** start of MATERIAL SUPPLIED **

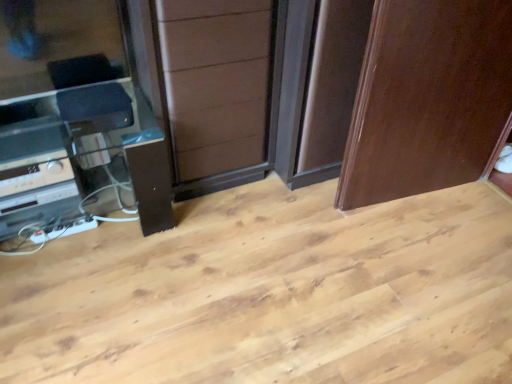
This screenshot has height=384, width=512. What are the coordinates of `vacant area situated to the left side of glossy wood door at upper right` in the screenshot? It's located at (306, 227).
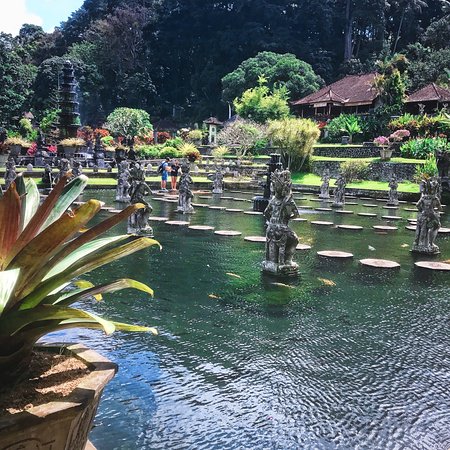
Where is `green plant leaf`? Image resolution: width=450 pixels, height=450 pixels. green plant leaf is located at coordinates (49, 208), (47, 233), (65, 248), (87, 257), (88, 264).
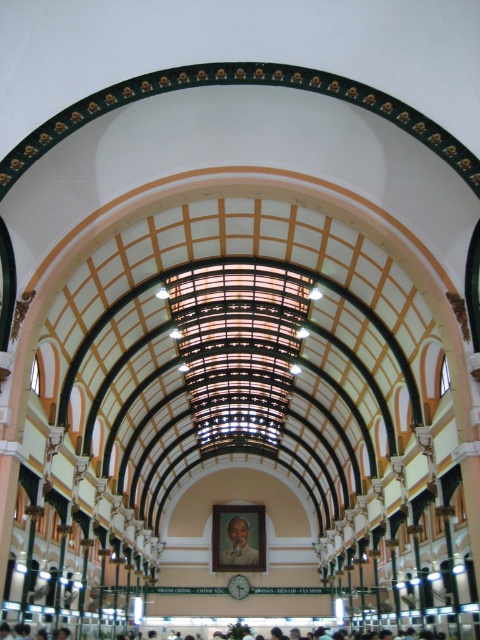
Question: From the image, what is the correct spatial relationship of smooth skin person at center in relation to smooth brown portrait at center?

Choices:
 (A) above
 (B) below

Answer: (A)

Question: From the image, what is the correct spatial relationship of smooth skin person at center in relation to smooth brown portrait at center?

Choices:
 (A) above
 (B) below

Answer: (A)

Question: Which object appears closest to the camera in this image?

Choices:
 (A) smooth skin person at center
 (B) smooth brown portrait at center

Answer: (A)

Question: Does smooth skin person at center appear under smooth brown portrait at center?

Choices:
 (A) no
 (B) yes

Answer: (A)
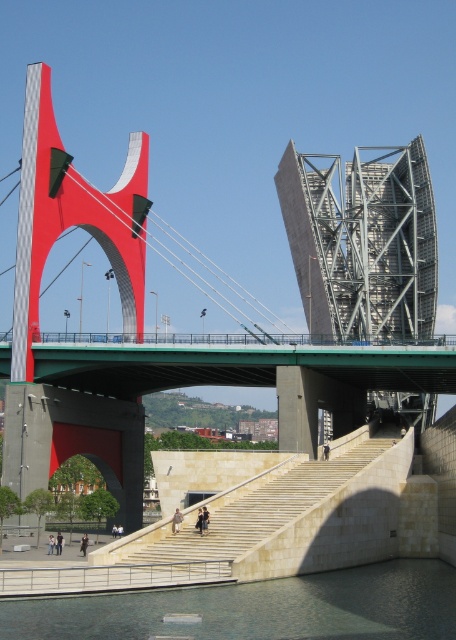
Question: From the image, what is the correct spatial relationship of dark green water at lower center in relation to light beige stone stairs at center?

Choices:
 (A) right
 (B) left

Answer: (B)

Question: Is dark green water at lower center positioned before light beige stone stairs at center?

Choices:
 (A) yes
 (B) no

Answer: (A)

Question: Does dark green water at lower center appear under light beige stone stairs at center?

Choices:
 (A) no
 (B) yes

Answer: (B)

Question: Which of the following is the farthest from the observer?

Choices:
 (A) (244, 576)
 (B) (32, 628)

Answer: (A)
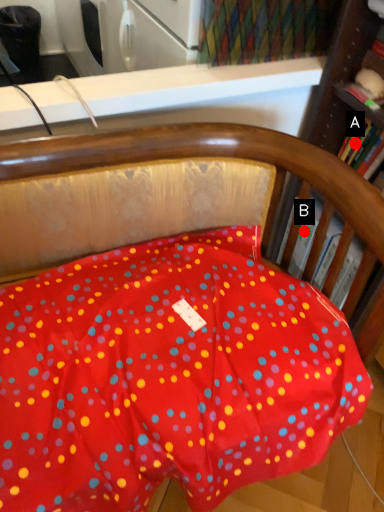
Question: Two points are circled on the image, labeled by A and B beside each circle. Which point is farther from the camera taking this photo?

Choices:
 (A) A is further
 (B) B is further

Answer: (A)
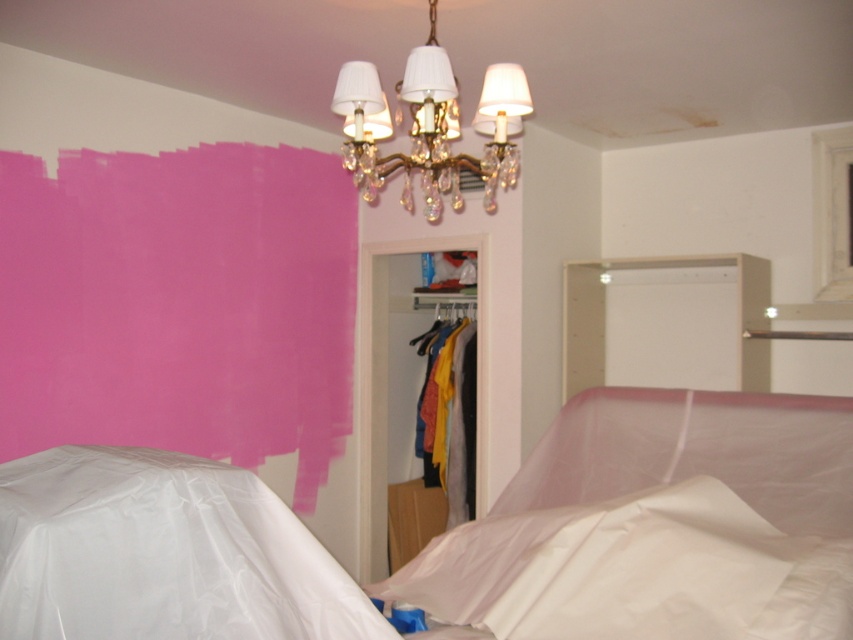
You are a delivery person who just arrived to deliver a new bed. You see the white plastic bed at lower left and the white matte plastic sheet at lower center in the room. Which object is taller?

The white plastic bed at lower left is taller than the white matte plastic sheet at lower center.

You are standing in the room and looking at two points on the wall. The first point is at coordinates point (428, 246) and the second point is at point (430, 56). Which point is closer to you?

Point (430, 56) is closer to you because it is less further to the camera than point (428, 246).

From the picture: You are a painter holding a 1.5 meter long paintbrush. You want to reach the white matte plastic sheet at lower center to paint it. Can you reach it with your paintbrush?

The distance between you and the white matte plastic sheet at lower center is 1.86 meters, and your paintbrush is only 1.5 meters long. Therefore, you cannot reach the white matte plastic sheet at lower center with your current paintbrush.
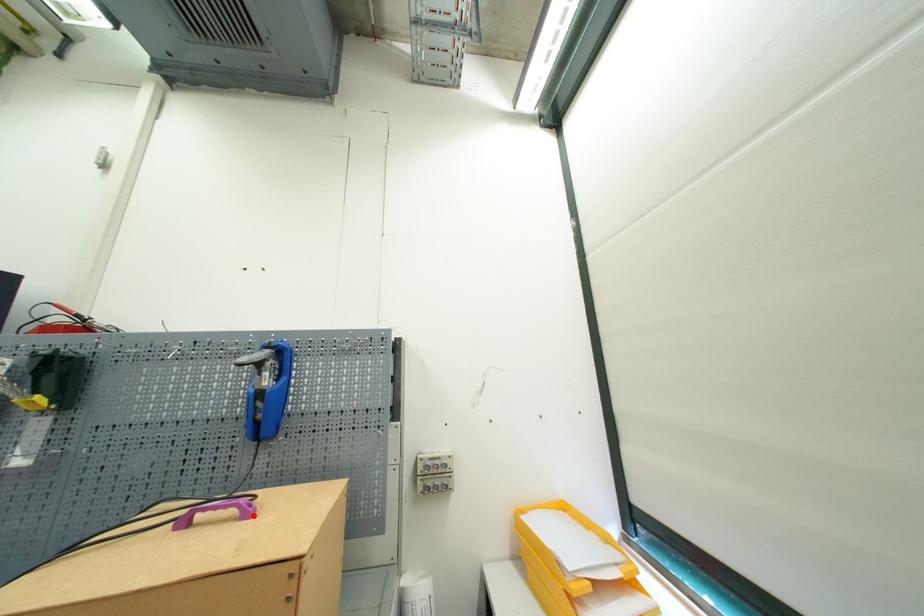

** end of MATERIAL SUPPLIED **

__PROBLEM DETAILS__:
Please rewrite the rows from the beginning up to and including the line that contains "Question: Which object" as a Markdown table with the columns No. and Text. Number each line, skip the blank lines, and leave out the pictures.

__SOLUTION FOR THIS EXERCISE__:
| No. | Text |
|---|---|
| 1 | This screenshot has height=384, width=512. What are the coordinates of `vacant area situated to the left side of glossy wood door at upper right` in the screenshot? It's located at (306, 227). |
| 2 | Where is `green plant leaf`? Image resolution: width=450 pixels, height=450 pixels. green plant leaf is located at coordinates (49, 208), (47, 233), (65, 248), (87, 257), (88, 264). |
| 3 | Question: From the image, what is the correct spatial relationship of smooth skin person at center in relation to smooth brown portrait at center? |
| 4 | Choices: |
| 5 |  (A) above |
| 6 |  (B) below |
| 7 | Answer: (A) |
| 8 | Question: From the image, what is the correct spatial relationship of smooth skin person at center in relation to smooth brown portrait at center? |
| 9 | Choices: |
| 10 |  (A) above |
| 11 |  (B) below |
| 12 | Answer: (A) |
| 13 | Question: Which object appears closest to the camera in this image? |